(Spatial question entries)
══════════════════════════════
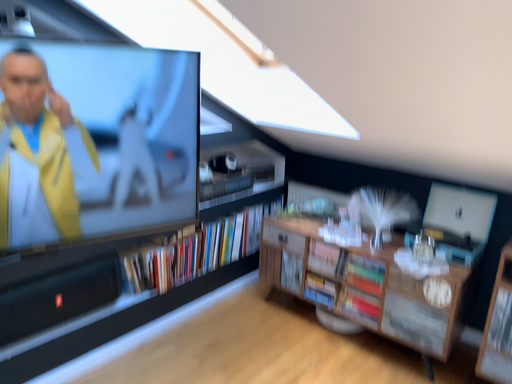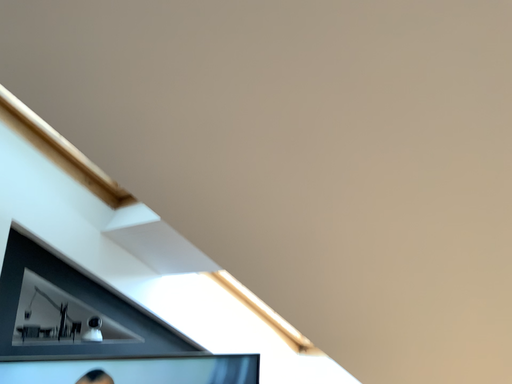
Question: Which way did the camera rotate in the video?

Choices:
 (A) rotated downward
 (B) rotated upward

Answer: (B)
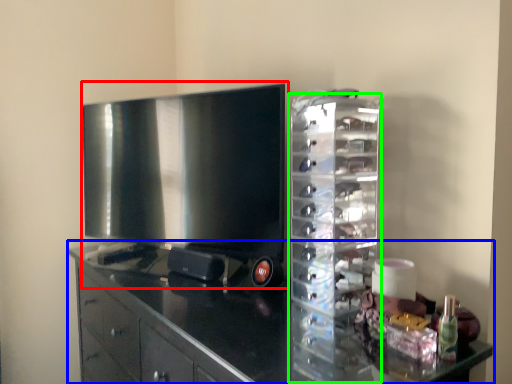
Question: Which object is the farthest from home appliance (highlighted by a red box)? Choose among these: cabinetry (highlighted by a blue box) or glass box (highlighted by a green box).

Choices:
 (A) cabinetry
 (B) glass box

Answer: (B)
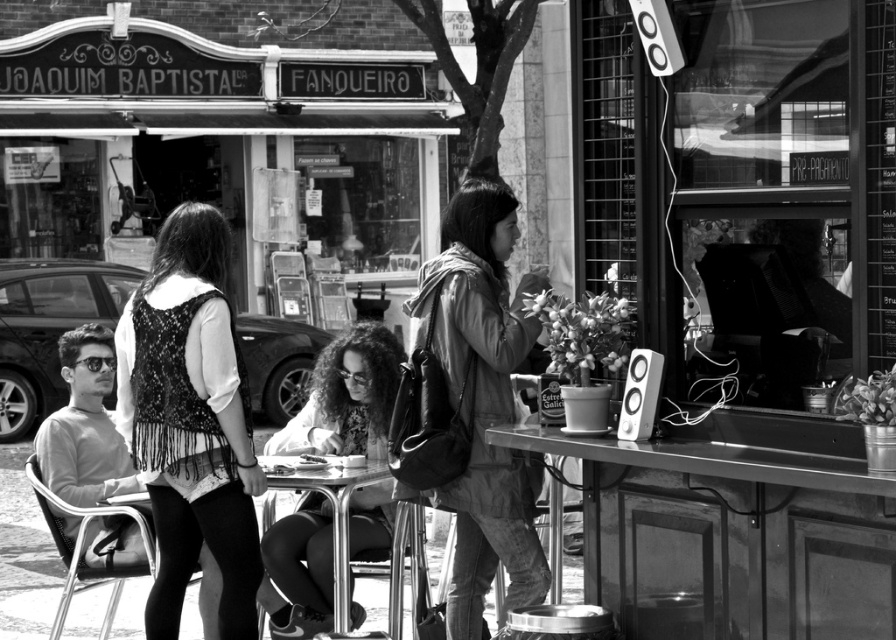
You are a customer at the cafe and you want to place your leather jacket at center on the metallic stainless steel table at lower right. Is the jacket currently positioned in a way that allows you to easily move it onto the table?

The leather jacket at center is positioned on the left side of the metallic stainless steel table at lower right, so it is already near the table and can be easily moved onto it.

You are trying to place a small potted plant between the leather jacket at center and the metallic stainless steel table at lower right. Can the space between them accommodate the plant?

The leather jacket at center occupies less space than the metallic stainless steel table at lower right, so there is sufficient space between them to place the small potted plant.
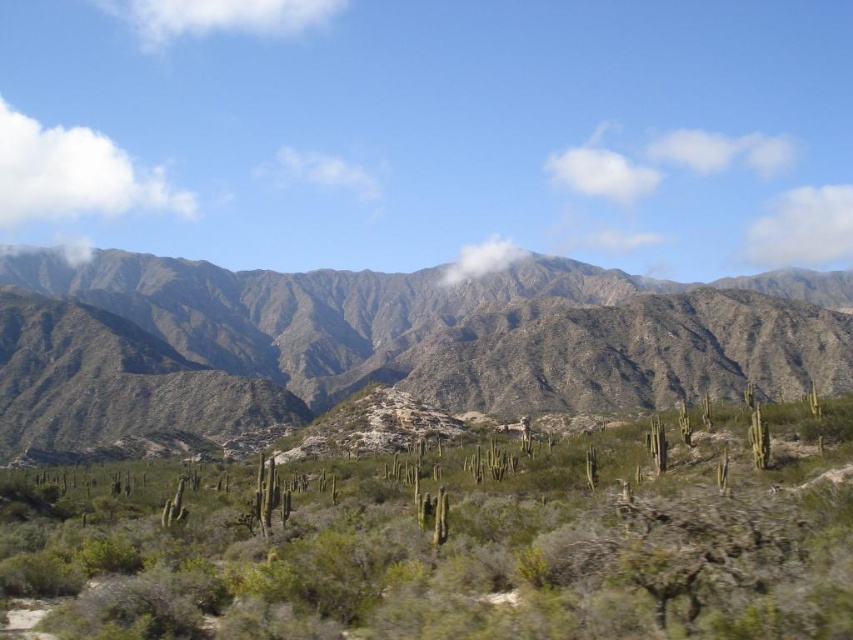
Question: Which point appears farthest from the camera in this image?

Choices:
 (A) (701, 552)
 (B) (289, 346)

Answer: (B)

Question: Among these points, which one is farthest from the camera?

Choices:
 (A) (546, 628)
 (B) (421, 349)

Answer: (B)

Question: From the image, what is the correct spatial relationship of green spiky cactus at center in relation to green textured mountain range at center?

Choices:
 (A) left
 (B) right

Answer: (B)

Question: From the image, what is the correct spatial relationship of green spiky cactus at center in relation to green textured mountain range at center?

Choices:
 (A) left
 (B) right

Answer: (B)

Question: Among these points, which one is nearest to the camera?

Choices:
 (A) (498, 381)
 (B) (151, 531)

Answer: (B)

Question: Is green spiky cactus at center thinner than green textured mountain range at center?

Choices:
 (A) yes
 (B) no

Answer: (A)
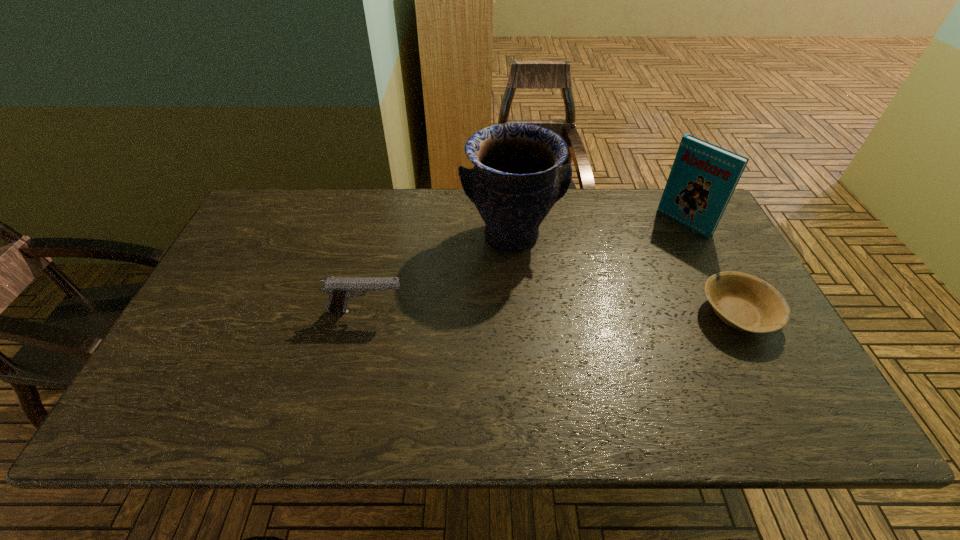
══════════════════════════════
Quote word for word the part of the entries that runs from the very start through the line containing "Question: Which object", including both ends. Leave out the pictures.

Question: Which way did the camera rotate in the video?

Choices:
 (A) rotated downward
 (B) rotated upward

Answer: (B)
Question: Which object is the farthest from home appliance (highlighted by a red box)? Choose among these: cabinetry (highlighted by a blue box) or glass box (highlighted by a green box).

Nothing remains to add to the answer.